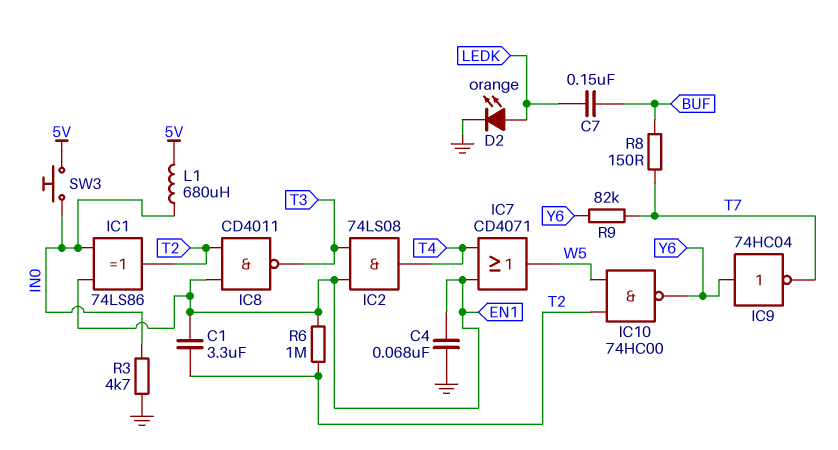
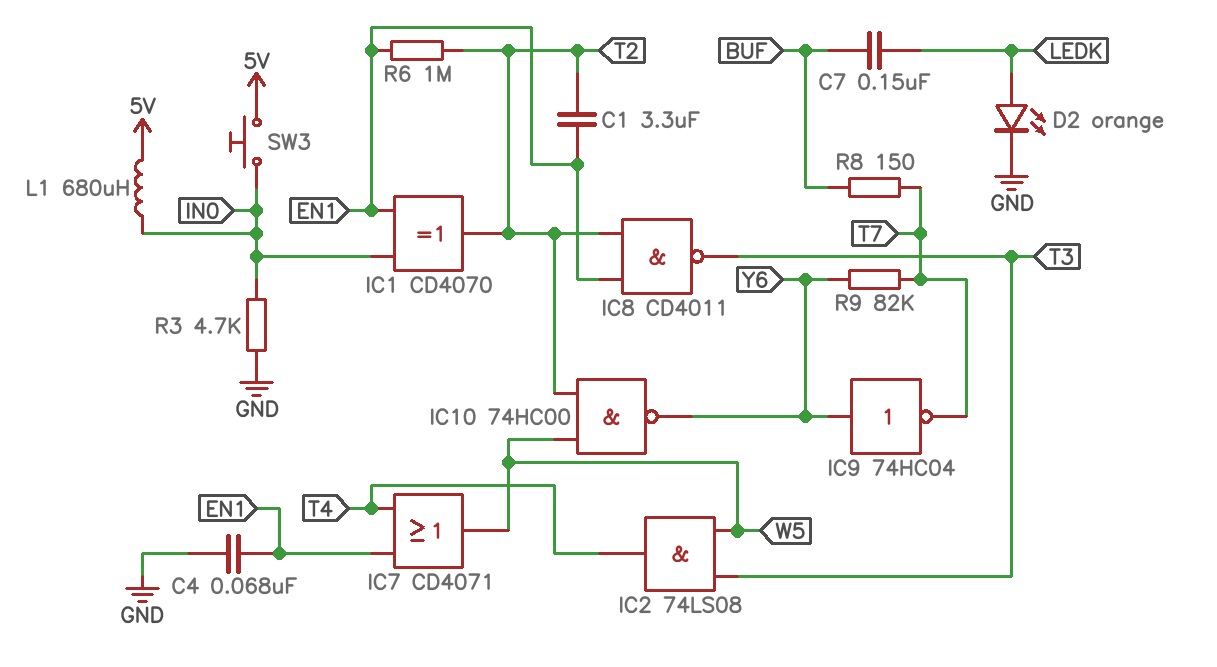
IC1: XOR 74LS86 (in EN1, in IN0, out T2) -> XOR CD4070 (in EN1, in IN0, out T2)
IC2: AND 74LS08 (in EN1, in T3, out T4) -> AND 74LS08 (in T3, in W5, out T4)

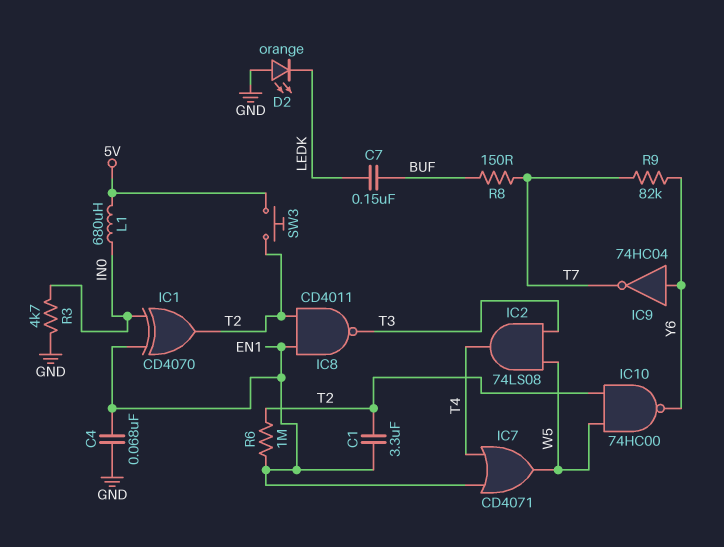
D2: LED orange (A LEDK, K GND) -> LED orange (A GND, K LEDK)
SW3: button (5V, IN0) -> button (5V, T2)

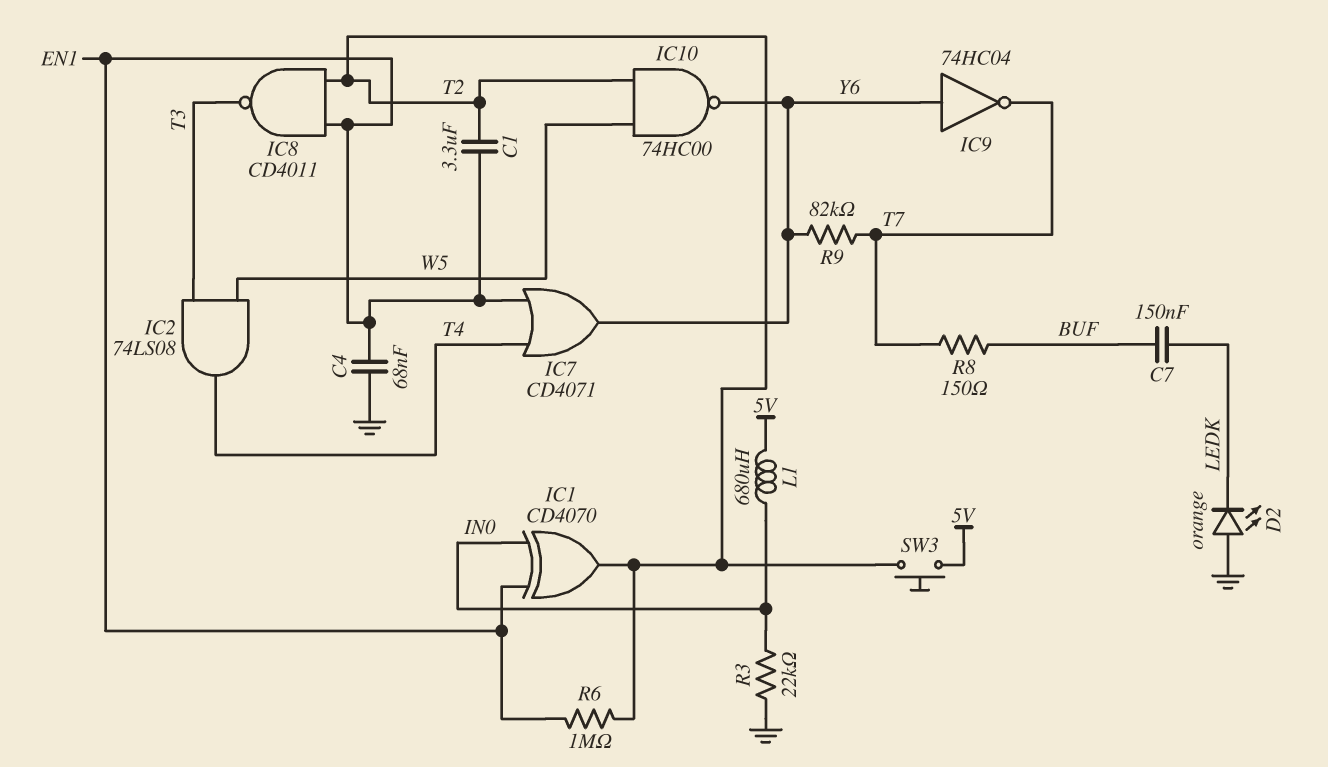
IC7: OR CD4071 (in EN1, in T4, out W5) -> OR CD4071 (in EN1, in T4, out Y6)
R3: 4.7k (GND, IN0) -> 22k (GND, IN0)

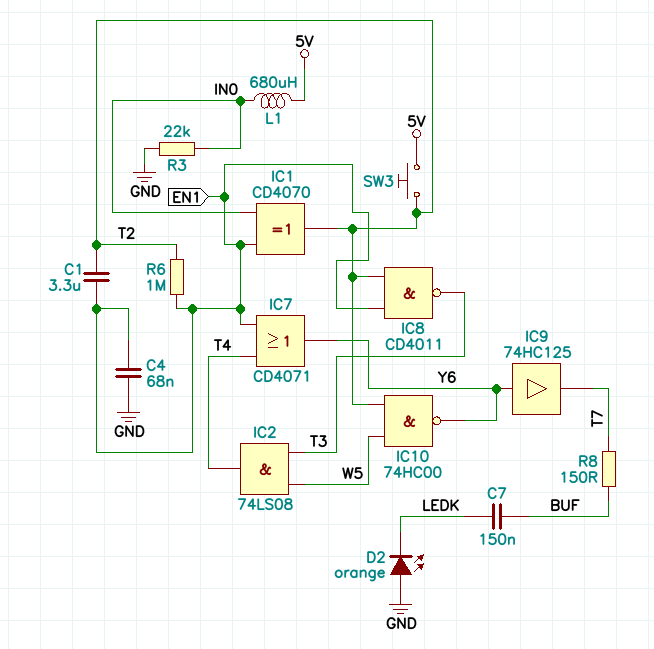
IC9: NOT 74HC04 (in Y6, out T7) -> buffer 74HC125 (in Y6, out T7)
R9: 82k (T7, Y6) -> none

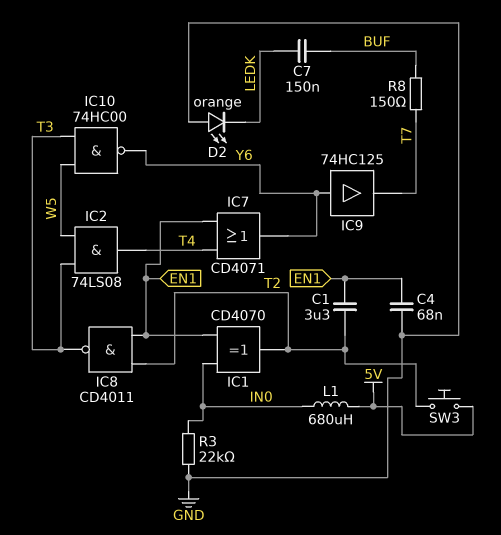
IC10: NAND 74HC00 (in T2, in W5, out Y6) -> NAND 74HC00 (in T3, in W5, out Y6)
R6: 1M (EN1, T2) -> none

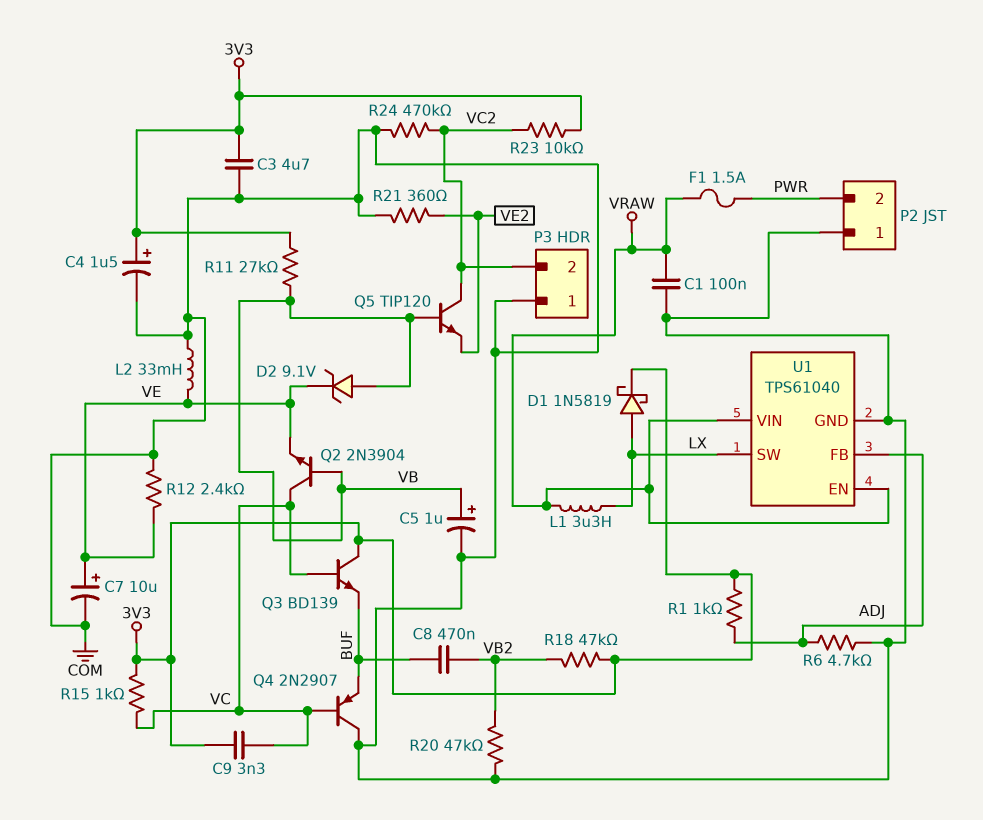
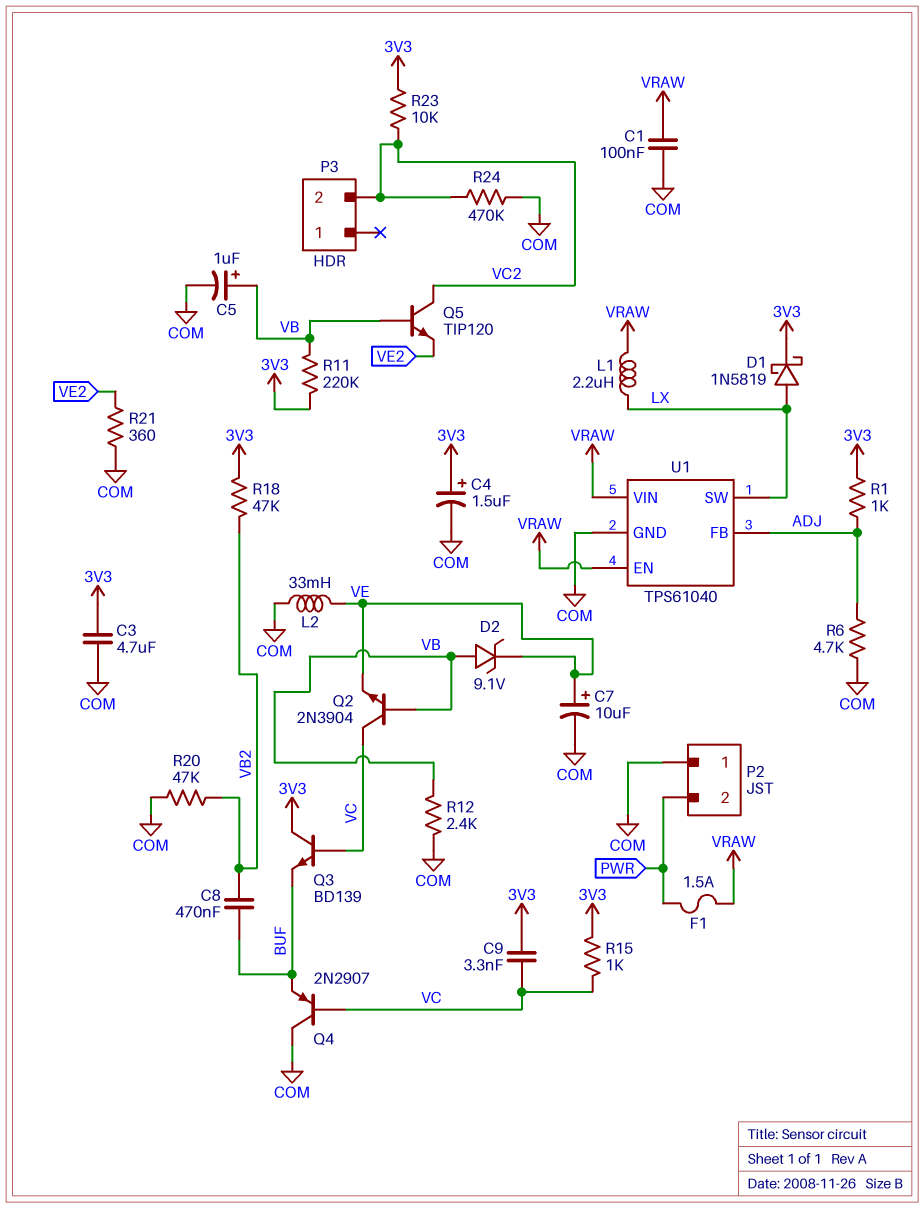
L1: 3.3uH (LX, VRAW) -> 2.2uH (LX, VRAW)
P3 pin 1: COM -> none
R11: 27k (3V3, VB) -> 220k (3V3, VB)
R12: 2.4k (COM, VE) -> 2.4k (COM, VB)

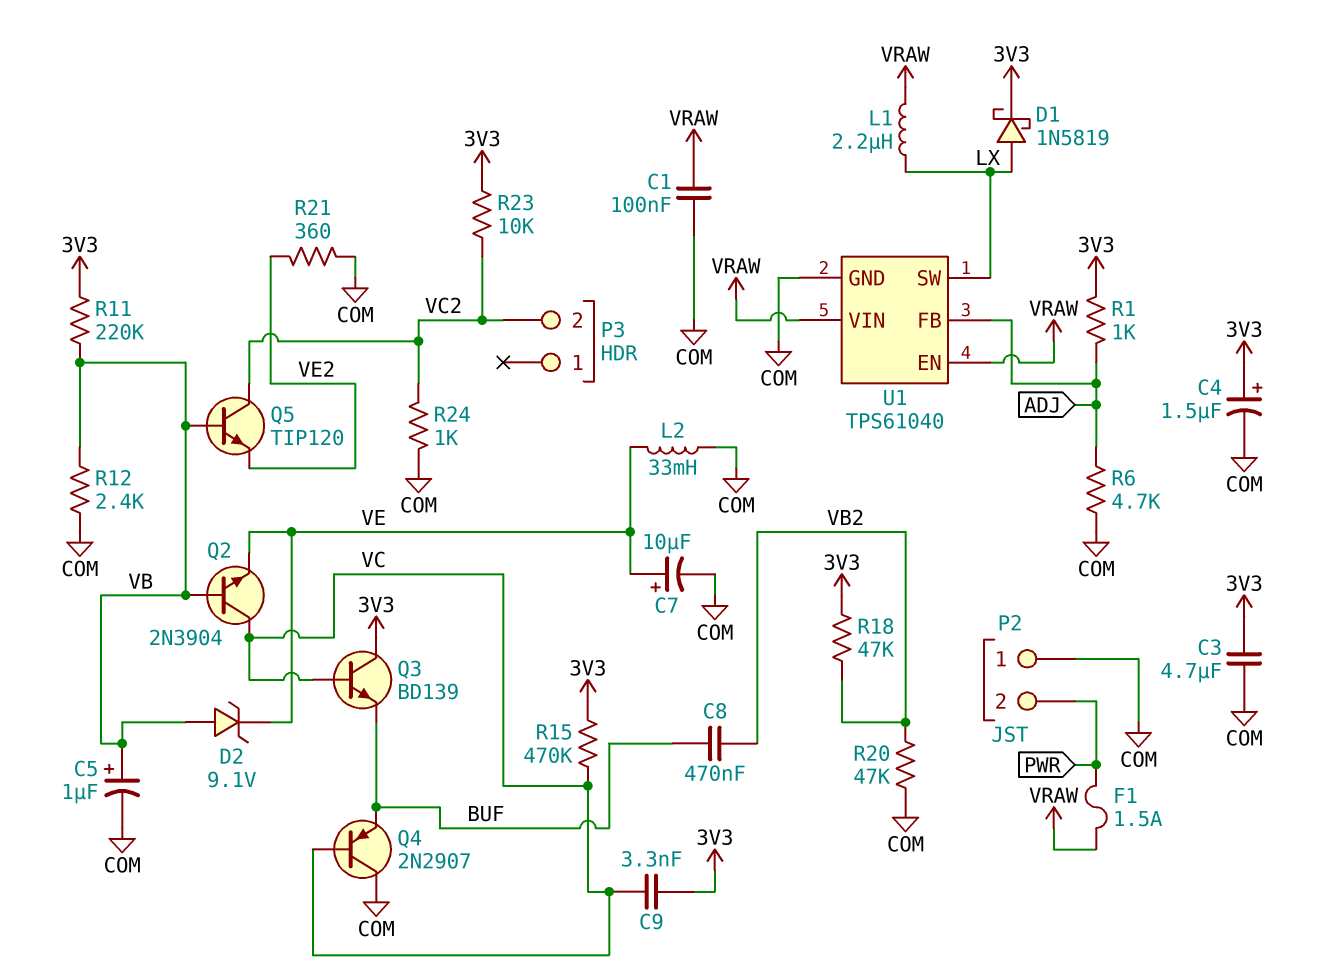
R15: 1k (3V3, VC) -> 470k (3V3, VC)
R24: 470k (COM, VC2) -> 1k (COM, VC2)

_ _ _ _ _ _ _

To do: Report each line in the preceding entries that holds the string "none".

Reply to the task:
R9: 82k (T7, Y6) -> none
R6: 1M (EN1, T2) -> none
P3 pin 1: COM -> none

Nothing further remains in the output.